§ **PROVIDED RECORDS**
◇ ◇ ◇

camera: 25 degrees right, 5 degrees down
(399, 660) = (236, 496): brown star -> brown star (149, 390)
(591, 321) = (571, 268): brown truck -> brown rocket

◇ ◇ ◇

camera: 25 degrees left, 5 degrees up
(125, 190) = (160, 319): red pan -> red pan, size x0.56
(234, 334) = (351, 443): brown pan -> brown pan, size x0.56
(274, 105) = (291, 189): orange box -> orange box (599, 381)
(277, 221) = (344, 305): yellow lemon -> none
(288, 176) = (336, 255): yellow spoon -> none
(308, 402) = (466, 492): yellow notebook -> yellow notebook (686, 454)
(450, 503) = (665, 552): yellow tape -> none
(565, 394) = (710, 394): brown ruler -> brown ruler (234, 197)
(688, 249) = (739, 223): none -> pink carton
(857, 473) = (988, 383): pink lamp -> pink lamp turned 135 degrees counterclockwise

◇ ◇ ◇

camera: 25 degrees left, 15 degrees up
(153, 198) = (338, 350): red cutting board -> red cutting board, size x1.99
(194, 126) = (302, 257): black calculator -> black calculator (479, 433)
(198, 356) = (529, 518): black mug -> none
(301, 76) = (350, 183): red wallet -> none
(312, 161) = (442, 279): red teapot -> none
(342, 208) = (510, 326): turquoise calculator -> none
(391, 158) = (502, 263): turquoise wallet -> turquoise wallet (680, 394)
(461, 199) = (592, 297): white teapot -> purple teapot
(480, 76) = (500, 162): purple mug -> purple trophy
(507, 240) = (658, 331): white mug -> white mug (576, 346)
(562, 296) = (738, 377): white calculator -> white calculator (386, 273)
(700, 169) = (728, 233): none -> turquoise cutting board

◇ ◇ ◇

§ **TO DO**
From the data above, reproduce word for word the lines running from the line with "camera: 25 degrees right, 5 degrees down" to the line with "(591, 321) = (571, 268): brown", ends included.

§ **TASK ANSWER**
camera: 25 degrees right, 5 degrees down
(399, 660) = (236, 496): brown star -> brown star (149, 390)
(591, 321) = (571, 268): brown truck -> brown rocket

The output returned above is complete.